### DATA EXCERPTS

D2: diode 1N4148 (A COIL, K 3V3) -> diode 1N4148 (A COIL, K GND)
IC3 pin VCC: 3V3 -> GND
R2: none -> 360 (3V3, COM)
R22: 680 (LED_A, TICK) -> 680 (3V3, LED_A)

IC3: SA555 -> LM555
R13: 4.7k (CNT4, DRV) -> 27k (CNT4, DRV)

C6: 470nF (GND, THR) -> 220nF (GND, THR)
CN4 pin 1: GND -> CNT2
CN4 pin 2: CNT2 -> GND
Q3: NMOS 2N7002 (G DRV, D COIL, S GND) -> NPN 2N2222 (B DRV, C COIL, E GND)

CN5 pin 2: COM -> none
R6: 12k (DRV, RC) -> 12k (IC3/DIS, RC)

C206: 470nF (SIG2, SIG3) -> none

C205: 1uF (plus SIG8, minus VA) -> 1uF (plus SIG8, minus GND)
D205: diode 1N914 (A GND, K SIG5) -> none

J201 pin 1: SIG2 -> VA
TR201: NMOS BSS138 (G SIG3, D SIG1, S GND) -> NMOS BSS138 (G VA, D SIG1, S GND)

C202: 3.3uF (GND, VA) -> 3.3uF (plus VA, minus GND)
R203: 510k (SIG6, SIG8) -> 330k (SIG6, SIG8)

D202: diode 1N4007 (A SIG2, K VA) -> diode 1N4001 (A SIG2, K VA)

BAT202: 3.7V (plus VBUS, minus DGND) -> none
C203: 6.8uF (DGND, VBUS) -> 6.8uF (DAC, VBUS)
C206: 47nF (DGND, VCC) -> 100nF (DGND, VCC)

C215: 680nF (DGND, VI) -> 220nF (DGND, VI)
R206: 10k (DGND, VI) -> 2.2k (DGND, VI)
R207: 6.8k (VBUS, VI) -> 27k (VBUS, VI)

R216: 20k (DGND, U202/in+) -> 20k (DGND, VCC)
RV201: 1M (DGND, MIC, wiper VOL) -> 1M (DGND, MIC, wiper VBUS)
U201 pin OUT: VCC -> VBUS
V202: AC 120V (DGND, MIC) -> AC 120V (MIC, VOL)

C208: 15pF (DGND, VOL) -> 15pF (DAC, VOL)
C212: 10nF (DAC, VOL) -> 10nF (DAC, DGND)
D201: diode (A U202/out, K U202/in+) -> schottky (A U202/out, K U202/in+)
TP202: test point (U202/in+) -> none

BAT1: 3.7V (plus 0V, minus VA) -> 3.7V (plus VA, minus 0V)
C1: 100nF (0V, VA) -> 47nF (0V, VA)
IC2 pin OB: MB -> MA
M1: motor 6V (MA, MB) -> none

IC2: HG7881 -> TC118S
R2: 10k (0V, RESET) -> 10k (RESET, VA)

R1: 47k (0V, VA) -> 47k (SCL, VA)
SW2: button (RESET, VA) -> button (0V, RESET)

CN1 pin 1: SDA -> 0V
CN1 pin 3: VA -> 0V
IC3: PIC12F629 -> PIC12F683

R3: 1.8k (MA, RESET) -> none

######

• [INSTRUCTIONS TO FOLLOW]: Starting at the line that contains "U201 pin OUT: VCC -> VBUS", repeat each line exactly through the last one in the listing. Include both of those lines and nothing more.

• [RESULT OF THIS EXERCISE]:
U201 pin OUT: VCC -> VBUS
V202: AC 120V (DGND, MIC) -> AC 120V (MIC, VOL)

C208: 15pF (DGND, VOL) -> 15pF (DAC, VOL)
C212: 10nF (DAC, VOL) -> 10nF (DAC, DGND)
D201: diode (A U202/out, K U202/in+) -> schottky (A U202/out, K U202/in+)
TP202: test point (U202/in+) -> none

BAT1: 3.7V (plus 0V, minus VA) -> 3.7V (plus VA, minus 0V)
C1: 100nF (0V, VA) -> 47nF (0V, VA)
IC2 pin OB: MB -> MA
M1: motor 6V (MA, MB) -> none

IC2: HG7881 -> TC118S
R2: 10k (0V, RESET) -> 10k (RESET, VA)

R1: 47k (0V, VA) -> 47k (SCL, VA)
SW2: button (RESET, VA) -> button (0V, RESET)

CN1 pin 1: SDA -> 0V
CN1 pin 3: VA -> 0V
IC3: PIC12F629 -> PIC12F683

R3: 1.8k (MA, RESET) -> none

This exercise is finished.